- _AIM_
Reproduce every line of the records below, changing nothing.

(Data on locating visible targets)
++++++++
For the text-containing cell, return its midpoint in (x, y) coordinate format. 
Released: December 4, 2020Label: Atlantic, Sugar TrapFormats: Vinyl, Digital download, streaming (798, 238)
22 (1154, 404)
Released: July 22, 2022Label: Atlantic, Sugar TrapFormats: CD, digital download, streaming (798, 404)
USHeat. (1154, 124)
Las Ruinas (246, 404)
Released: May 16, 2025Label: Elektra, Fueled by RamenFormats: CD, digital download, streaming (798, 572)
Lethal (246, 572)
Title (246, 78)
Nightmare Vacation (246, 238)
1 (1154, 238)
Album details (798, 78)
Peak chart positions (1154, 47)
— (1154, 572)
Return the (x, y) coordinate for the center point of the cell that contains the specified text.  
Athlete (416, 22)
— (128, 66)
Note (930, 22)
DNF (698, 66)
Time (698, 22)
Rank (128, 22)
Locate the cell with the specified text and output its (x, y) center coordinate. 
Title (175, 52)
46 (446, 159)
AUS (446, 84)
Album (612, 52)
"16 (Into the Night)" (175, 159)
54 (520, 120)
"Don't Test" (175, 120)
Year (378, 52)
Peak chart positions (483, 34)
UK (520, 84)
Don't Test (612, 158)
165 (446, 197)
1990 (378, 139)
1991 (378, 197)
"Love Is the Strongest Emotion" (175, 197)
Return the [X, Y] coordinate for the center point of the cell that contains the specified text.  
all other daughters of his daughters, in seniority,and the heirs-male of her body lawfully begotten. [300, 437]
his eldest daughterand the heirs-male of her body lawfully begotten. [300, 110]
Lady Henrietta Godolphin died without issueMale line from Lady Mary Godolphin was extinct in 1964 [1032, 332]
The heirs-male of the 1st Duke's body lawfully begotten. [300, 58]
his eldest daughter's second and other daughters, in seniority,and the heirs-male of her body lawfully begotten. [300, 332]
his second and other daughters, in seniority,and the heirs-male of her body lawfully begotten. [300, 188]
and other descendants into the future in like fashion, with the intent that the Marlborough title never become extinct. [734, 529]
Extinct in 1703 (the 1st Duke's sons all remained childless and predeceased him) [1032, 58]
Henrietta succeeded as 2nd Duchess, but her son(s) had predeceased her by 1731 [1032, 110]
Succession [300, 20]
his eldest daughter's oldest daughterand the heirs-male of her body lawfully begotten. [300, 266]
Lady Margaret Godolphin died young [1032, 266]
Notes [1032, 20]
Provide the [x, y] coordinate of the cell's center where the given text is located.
++++++++
- _TASK ANSWER_
For the text-containing cell, return its midpoint in (x, y) coordinate format. 
Released: December 4, 2020Label: Atlantic, Sugar TrapFormats: Vinyl, Digital download, streaming (798, 238)
22 (1154, 404)
Released: July 22, 2022Label: Atlantic, Sugar TrapFormats: CD, digital download, streaming (798, 404)
USHeat. (1154, 124)
Las Ruinas (246, 404)
Released: May 16, 2025Label: Elektra, Fueled by RamenFormats: CD, digital download, streaming (798, 572)
Lethal (246, 572)
Title (246, 78)
Nightmare Vacation (246, 238)
1 (1154, 238)
Album details (798, 78)
Peak chart positions (1154, 47)
— (1154, 572)
Return the (x, y) coordinate for the center point of the cell that contains the specified text.  
Athlete (416, 22)
— (128, 66)
Note (930, 22)
DNF (698, 66)
Time (698, 22)
Rank (128, 22)
Locate the cell with the specified text and output its (x, y) center coordinate. 
Title (175, 52)
46 (446, 159)
AUS (446, 84)
Album (612, 52)
"16 (Into the Night)" (175, 159)
54 (520, 120)
"Don't Test" (175, 120)
Year (378, 52)
Peak chart positions (483, 34)
UK (520, 84)
Don't Test (612, 158)
165 (446, 197)
1990 (378, 139)
1991 (378, 197)
"Love Is the Strongest Emotion" (175, 197)
Return the [X, Y] coordinate for the center point of the cell that contains the specified text.  
all other daughters of his daughters, in seniority,and the heirs-male of her body lawfully begotten. [300, 437]
his eldest daughterand the heirs-male of her body lawfully begotten. [300, 110]
Lady Henrietta Godolphin died without issueMale line from Lady Mary Godolphin was extinct in 1964 [1032, 332]
The heirs-male of the 1st Duke's body lawfully begotten. [300, 58]
his eldest daughter's second and other daughters, in seniority,and the heirs-male of her body lawfully begotten. [300, 332]
his second and other daughters, in seniority,and the heirs-male of her body lawfully begotten. [300, 188]
and other descendants into the future in like fashion, with the intent that the Marlborough title never become extinct. [734, 529]
Extinct in 1703 (the 1st Duke's sons all remained childless and predeceased him) [1032, 58]
Henrietta succeeded as 2nd Duchess, but her son(s) had predeceased her by 1731 [1032, 110]
Succession [300, 20]
his eldest daughter's oldest daughterand the heirs-male of her body lawfully begotten. [300, 266]
Lady Margaret Godolphin died young [1032, 266]
Notes [1032, 20]
Provide the [x, y] coordinate of the cell's center where the given text is located.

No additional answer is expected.